[Start of Attachment]
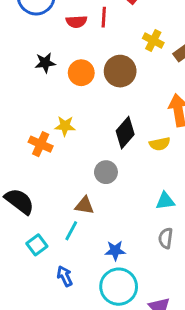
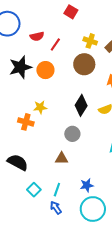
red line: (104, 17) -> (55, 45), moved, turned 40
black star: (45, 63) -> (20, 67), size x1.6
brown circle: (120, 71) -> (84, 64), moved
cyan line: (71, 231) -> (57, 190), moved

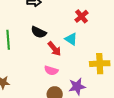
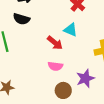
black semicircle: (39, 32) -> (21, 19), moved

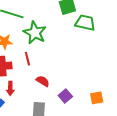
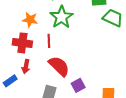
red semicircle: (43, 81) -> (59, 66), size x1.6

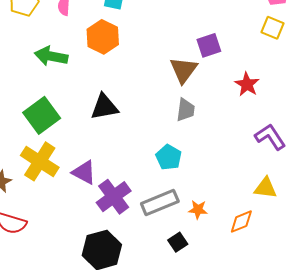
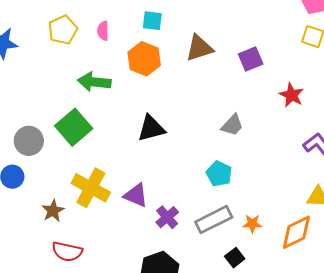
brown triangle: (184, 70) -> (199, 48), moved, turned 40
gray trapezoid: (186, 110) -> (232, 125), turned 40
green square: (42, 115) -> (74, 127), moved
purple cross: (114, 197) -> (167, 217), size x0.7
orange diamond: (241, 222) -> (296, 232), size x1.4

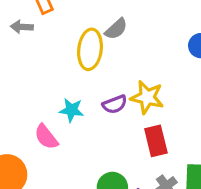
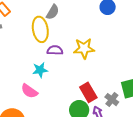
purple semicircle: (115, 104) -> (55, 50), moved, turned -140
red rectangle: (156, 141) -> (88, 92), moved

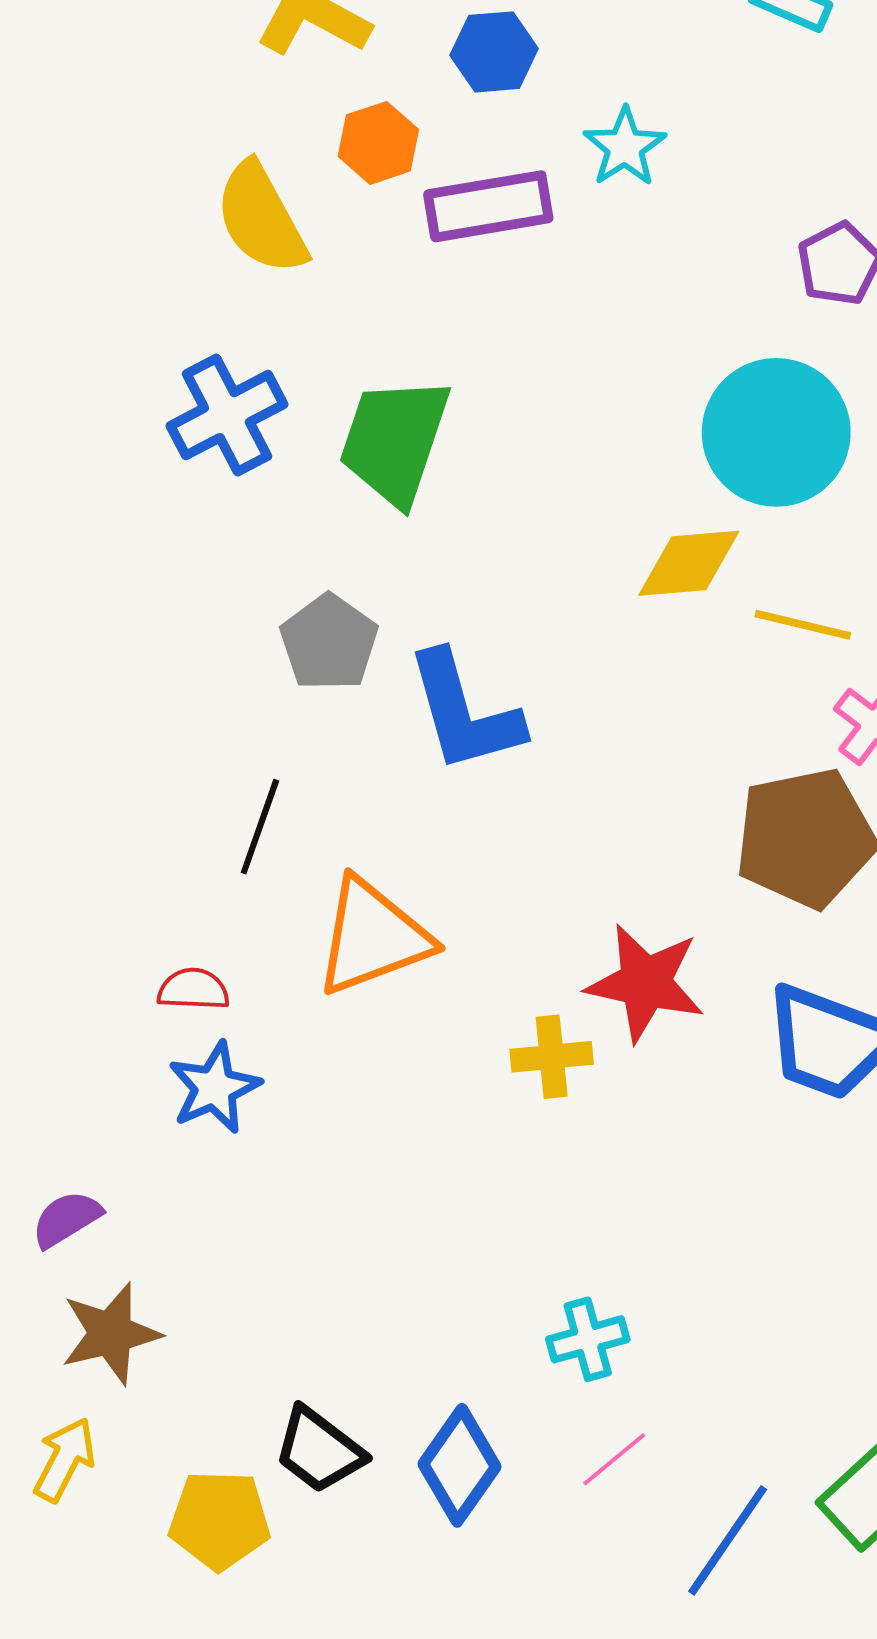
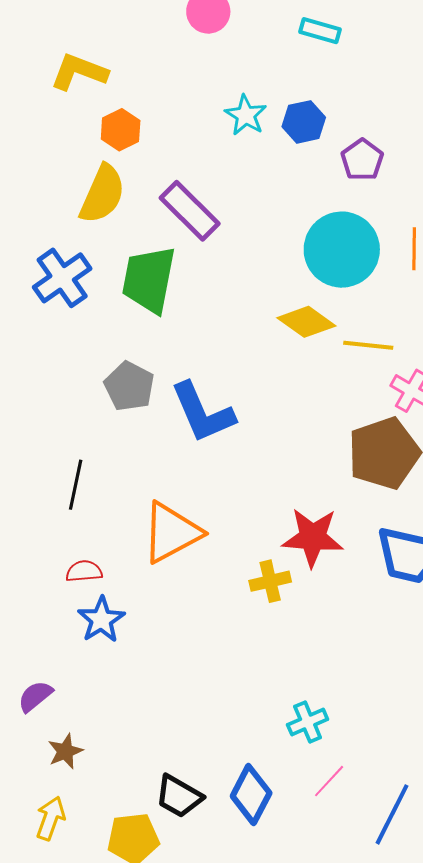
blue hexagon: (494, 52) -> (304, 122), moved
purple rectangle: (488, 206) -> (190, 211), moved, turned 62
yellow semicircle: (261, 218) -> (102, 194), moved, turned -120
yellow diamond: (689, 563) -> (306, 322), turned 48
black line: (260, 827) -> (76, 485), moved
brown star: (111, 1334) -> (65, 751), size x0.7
[End of Attachment]
[Start of Attachment]
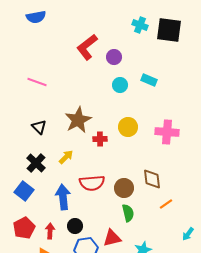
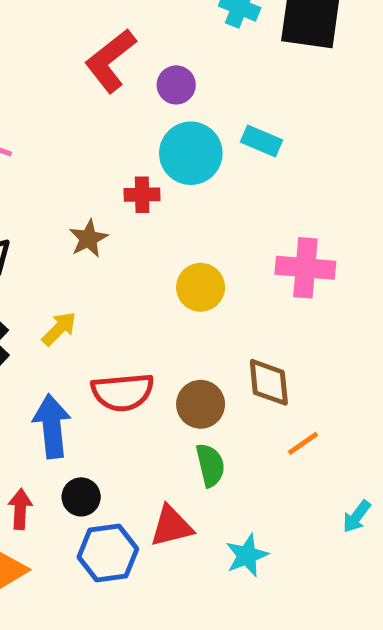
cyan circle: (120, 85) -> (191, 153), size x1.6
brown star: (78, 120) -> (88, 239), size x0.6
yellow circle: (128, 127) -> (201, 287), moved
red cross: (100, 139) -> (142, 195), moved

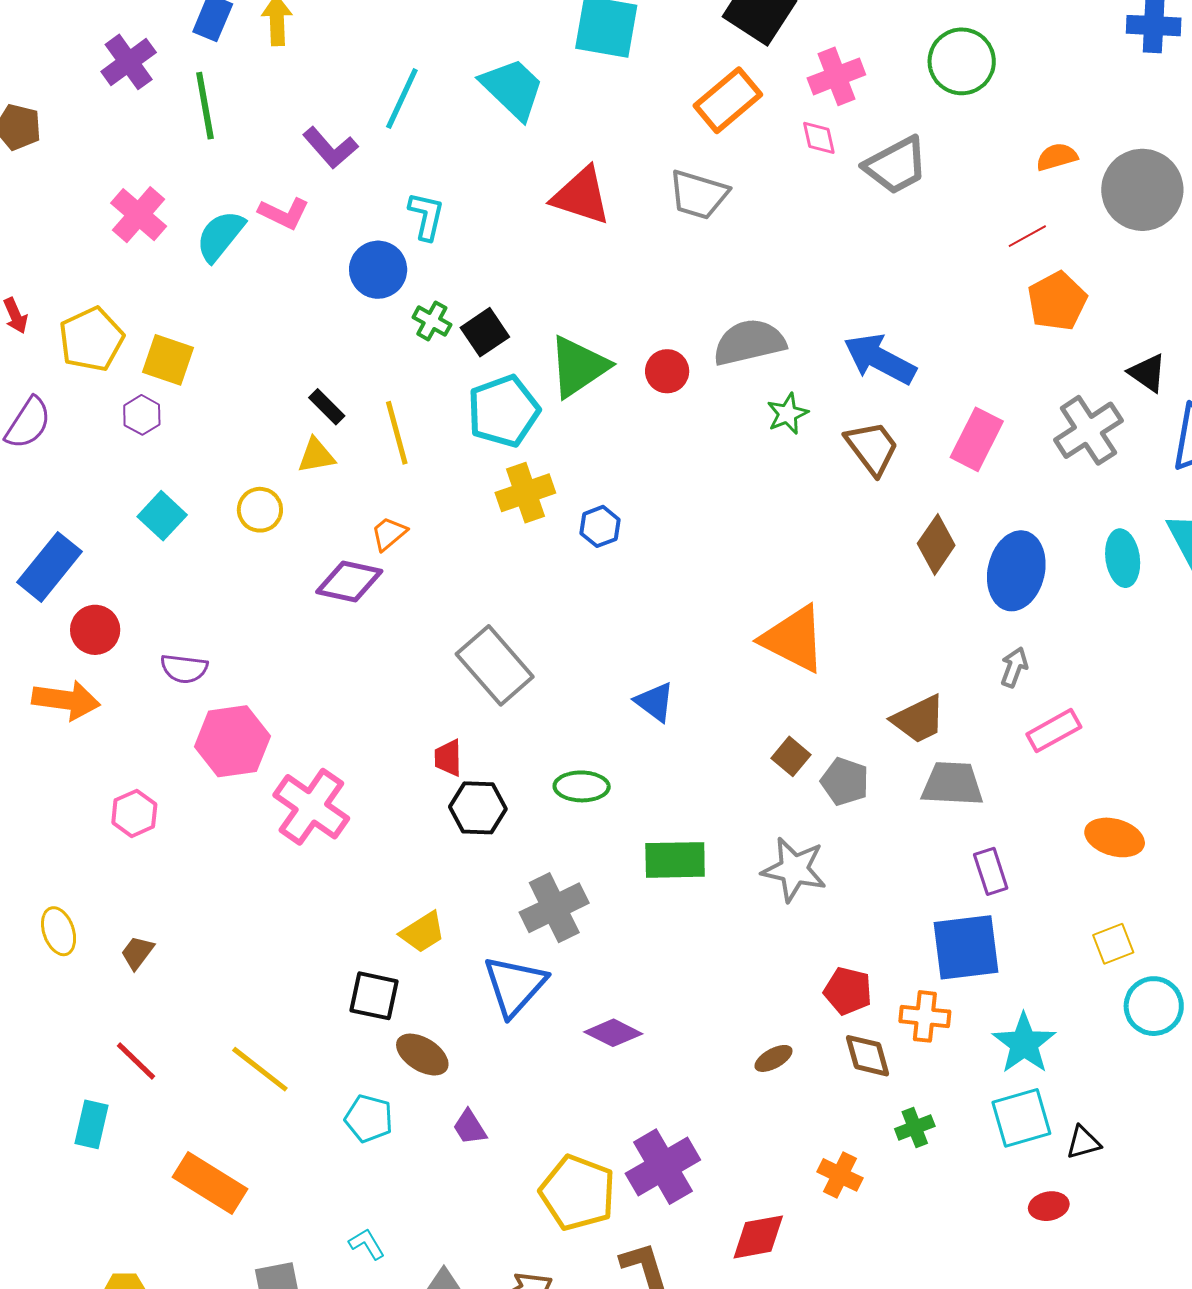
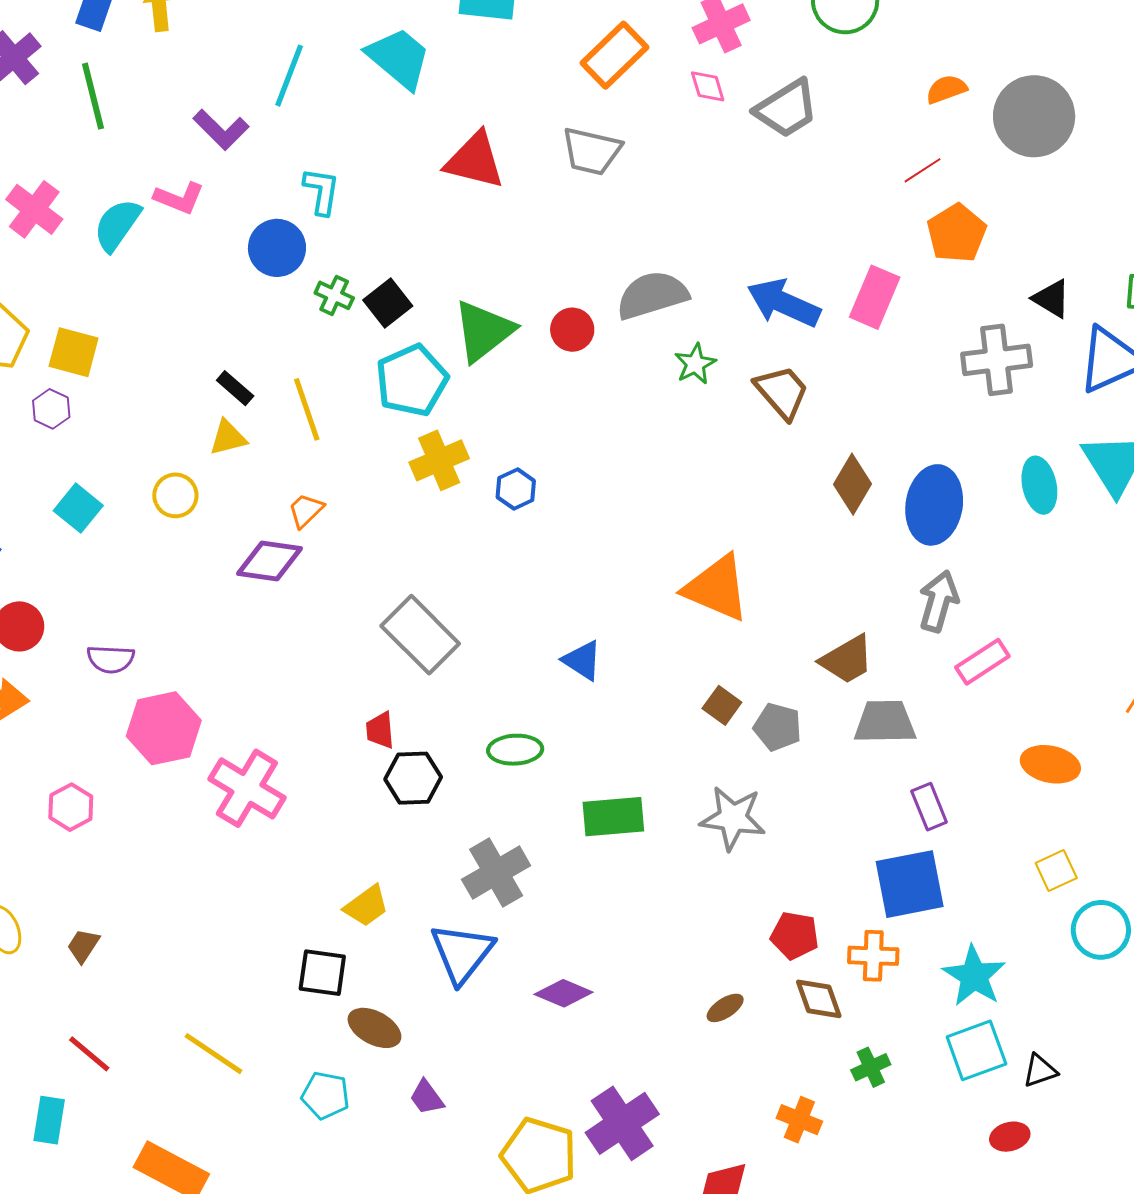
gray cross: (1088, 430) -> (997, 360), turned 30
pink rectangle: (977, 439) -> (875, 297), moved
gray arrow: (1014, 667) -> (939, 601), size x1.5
[End of Attachment]
__Work instruction__
Gather all lines of the records that include the word "cyan".

__Response__
cyan line: (71, 231) -> (57, 190), moved
cyan circle: (120, 85) -> (191, 153), size x1.6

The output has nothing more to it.